All of the entries should be restated word for word, but without their pictures.
::::
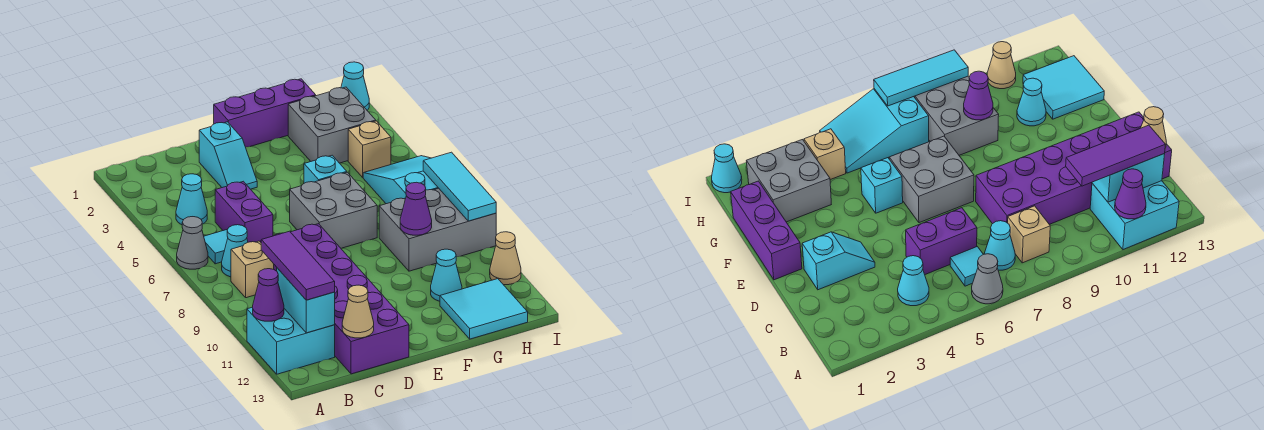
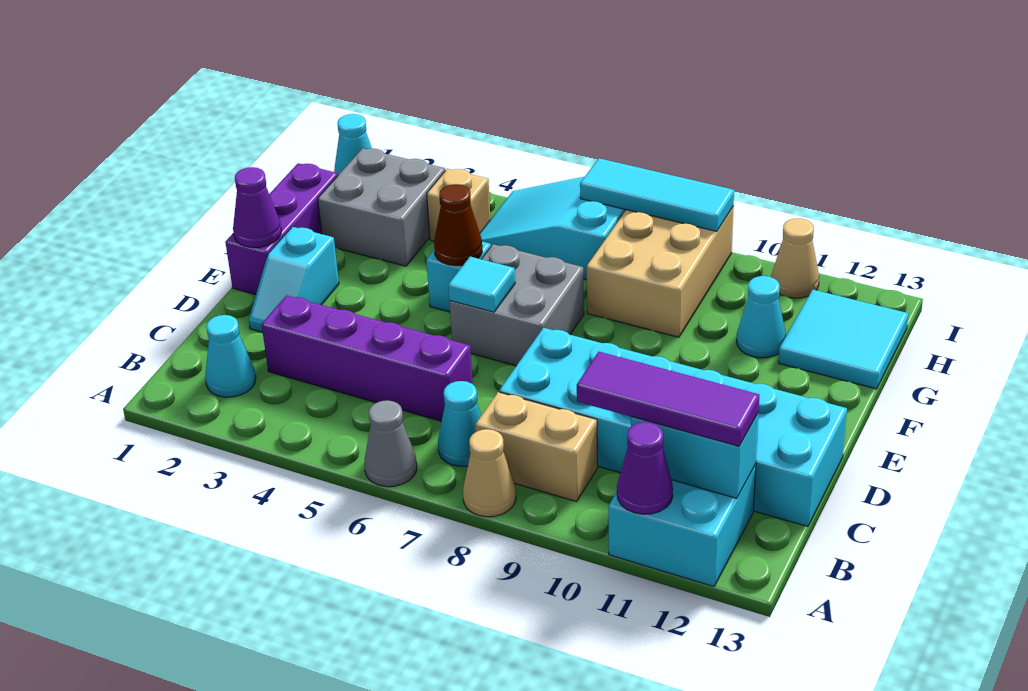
cyan 1x1 cone [176,174,207,225] -> cyan 1x1 cone moved to [205,315,256,397]
cyan 1x1 tile [204,229,228,264] -> cyan 1x1 tile moved to [448,257,515,312]
tan 1x1 brick [231,241,274,298] -> tan 1x2 brick [475,392,598,502]
purple 1x2 brick [215,181,273,242] -> purple 1x4 brick [262,295,473,421]
purple 2x6 brick [274,224,409,374] -> cyan 2x6 brick [499,328,847,527]
tan 1x1 cone [342,285,374,338] -> tan 1x1 cone moved to [463,429,516,517]
cyan 1x2 slope [199,122,257,189] -> cyan 1x2 slope turned to [249,227,339,332]
none -> brown 1x1 cone [434,184,482,266]
grey 2x3 brick [379,188,496,271] -> tan 2x3 brick [587,206,734,337]
purple 1x1 cone [400,182,432,235] -> purple 1x1 cone moved to [233,167,281,248]

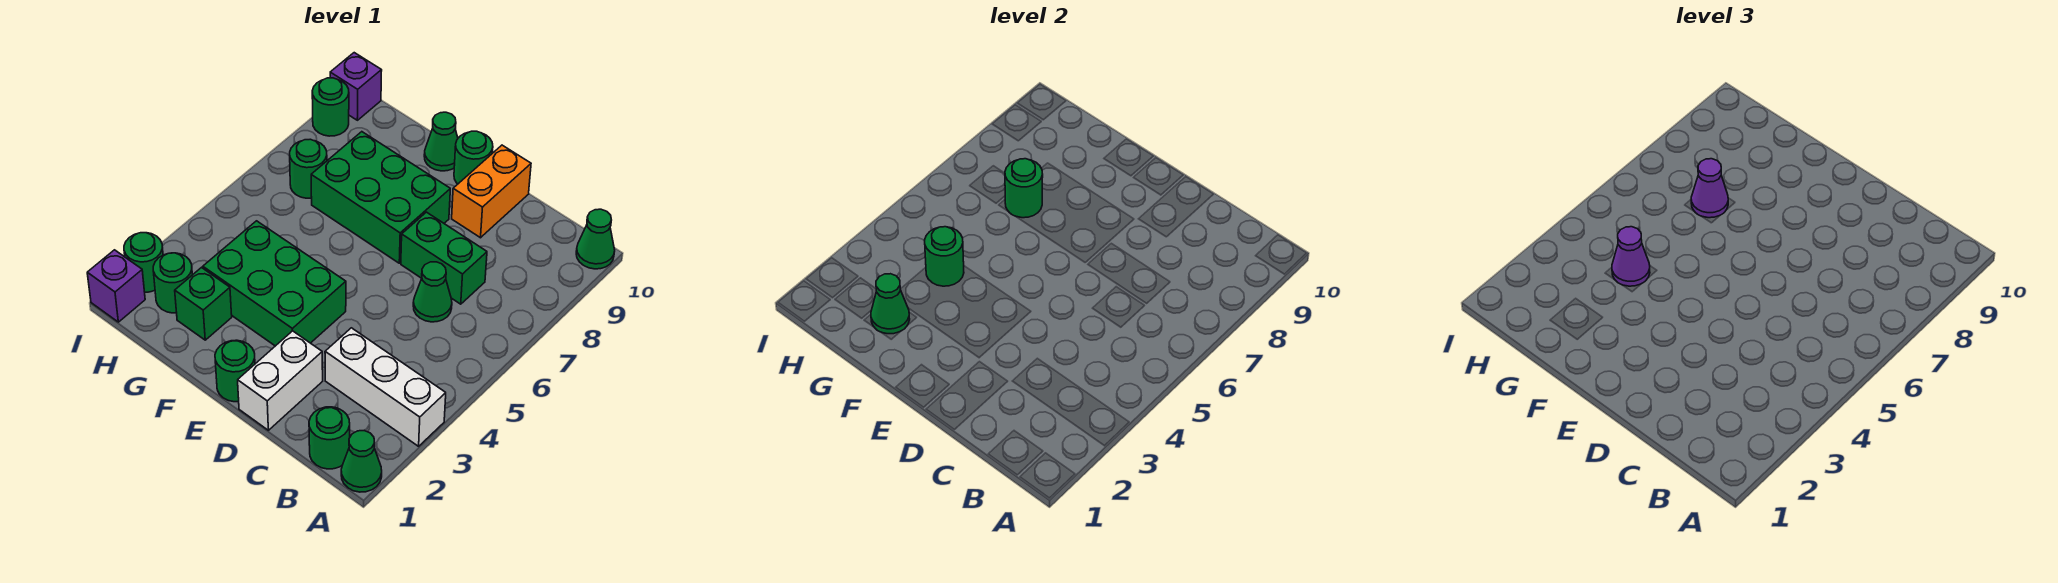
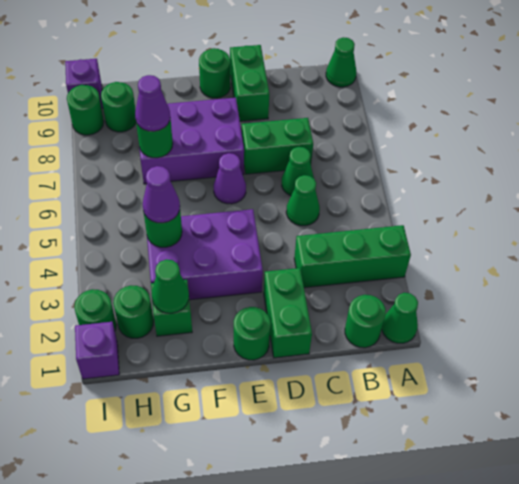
white 1x3 brick [325,328,446,446] -> green 1x3 brick [294,225,411,288]
white 1x2 brick [238,331,323,430] -> green 1x2 brick [264,268,312,358]
orange 1x2 brick [452,145,531,238] -> green 1x2 brick [230,45,269,121]
green 2x3 brick [203,221,346,346] -> purple 2x3 brick [147,209,263,300]
none -> purple 1x1 cone [214,153,246,204]
green 2x3 brick [311,132,450,263] -> purple 2x3 brick [139,98,244,184]
green 1x1 cone [424,112,458,171] -> green 1x1 cone moved to [286,175,320,226]
green 1x1 round brick [290,139,327,198] -> green 1x1 round brick moved to [101,82,136,132]

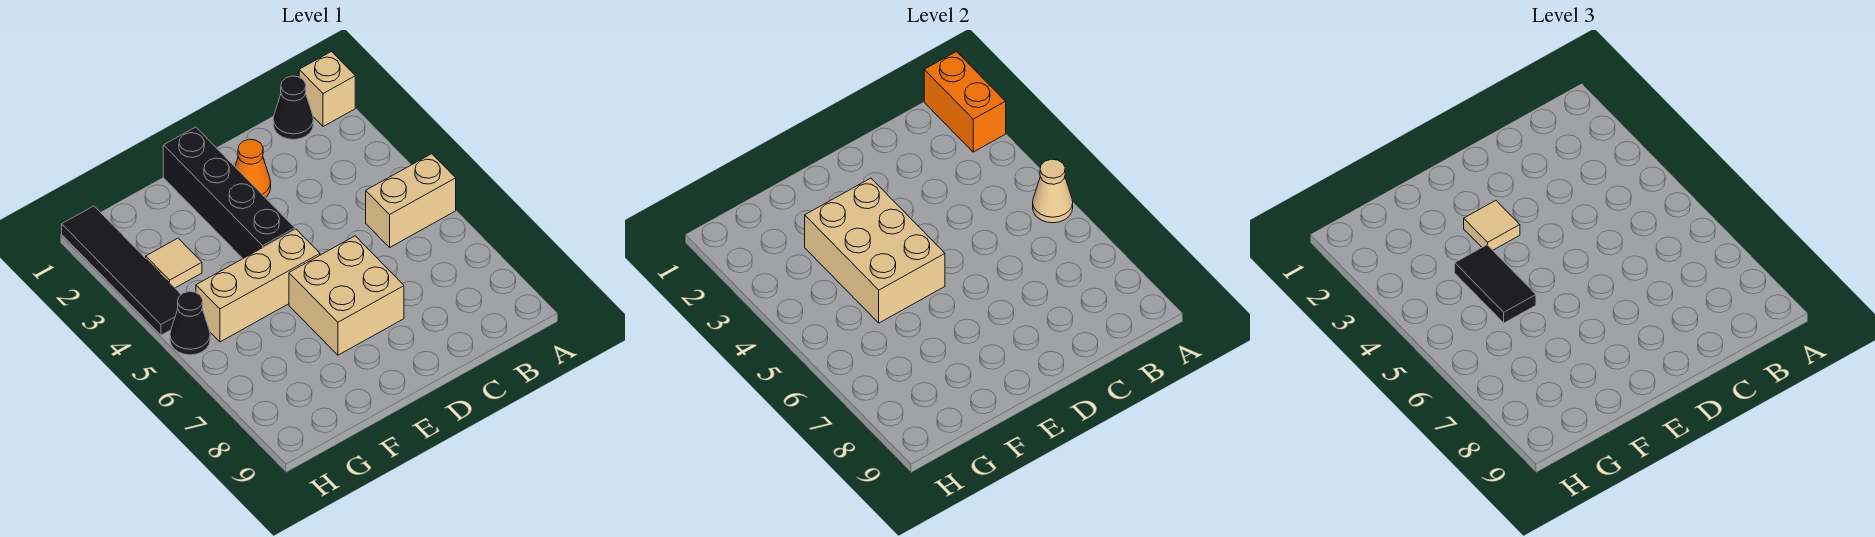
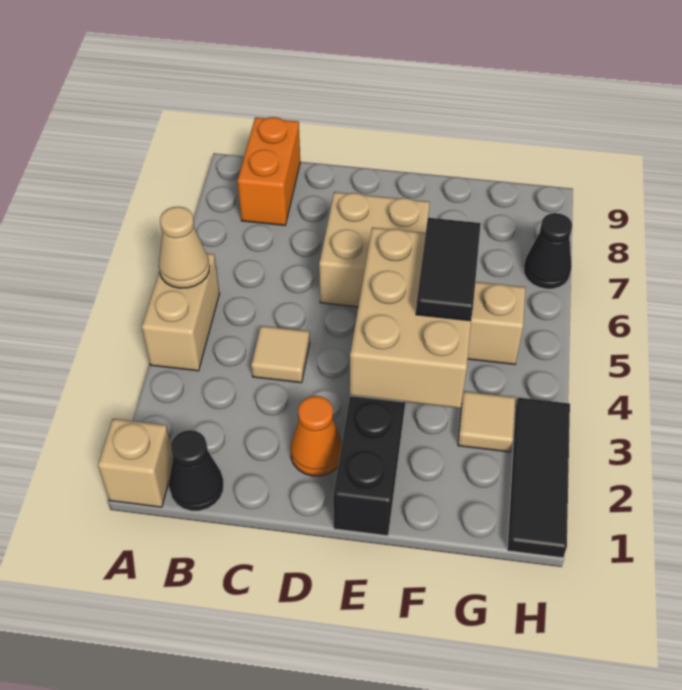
orange 1x2 brick [924,52,1006,152] -> orange 1x2 brick moved to [238,117,300,226]
tan 1x2 brick [366,154,456,247] -> tan 1x2 brick turned to [142,253,220,371]
tan 1x1 tile [1464,201,1520,250] -> tan 1x1 tile moved to [251,326,310,383]
black 1x4 tile [62,206,181,335] -> black 1x3 tile [507,398,570,558]
black 1x1 cone [170,292,210,355] -> black 1x1 cone moved to [524,213,572,289]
::::
- Written answer -
cyan 1x1 cone [176,174,207,225] -> cyan 1x1 cone moved to [205,315,256,397]
cyan 1x1 tile [204,229,228,264] -> cyan 1x1 tile moved to [448,257,515,312]
tan 1x1 brick [231,241,274,298] -> tan 1x2 brick [475,392,598,502]
purple 1x2 brick [215,181,273,242] -> purple 1x4 brick [262,295,473,421]
purple 2x6 brick [274,224,409,374] -> cyan 2x6 brick [499,328,847,527]
tan 1x1 cone [342,285,374,338] -> tan 1x1 cone moved to [463,429,516,517]
cyan 1x2 slope [199,122,257,189] -> cyan 1x2 slope turned to [249,227,339,332]
none -> brown 1x1 cone [434,184,482,266]
grey 2x3 brick [379,188,496,271] -> tan 2x3 brick [587,206,734,337]
purple 1x1 cone [400,182,432,235] -> purple 1x1 cone moved to [233,167,281,248]

white 1x3 brick [325,328,446,446] -> green 1x3 brick [294,225,411,288]
white 1x2 brick [238,331,323,430] -> green 1x2 brick [264,268,312,358]
orange 1x2 brick [452,145,531,238] -> green 1x2 brick [230,45,269,121]
green 2x3 brick [203,221,346,346] -> purple 2x3 brick [147,209,263,300]
none -> purple 1x1 cone [214,153,246,204]
green 2x3 brick [311,132,450,263] -> purple 2x3 brick [139,98,244,184]
green 1x1 cone [424,112,458,171] -> green 1x1 cone moved to [286,175,320,226]
green 1x1 round brick [290,139,327,198] -> green 1x1 round brick moved to [101,82,136,132]

orange 1x2 brick [924,52,1006,152] -> orange 1x2 brick moved to [238,117,300,226]
tan 1x2 brick [366,154,456,247] -> tan 1x2 brick turned to [142,253,220,371]
tan 1x1 tile [1464,201,1520,250] -> tan 1x1 tile moved to [251,326,310,383]
black 1x4 tile [62,206,181,335] -> black 1x3 tile [507,398,570,558]
black 1x1 cone [170,292,210,355] -> black 1x1 cone moved to [524,213,572,289]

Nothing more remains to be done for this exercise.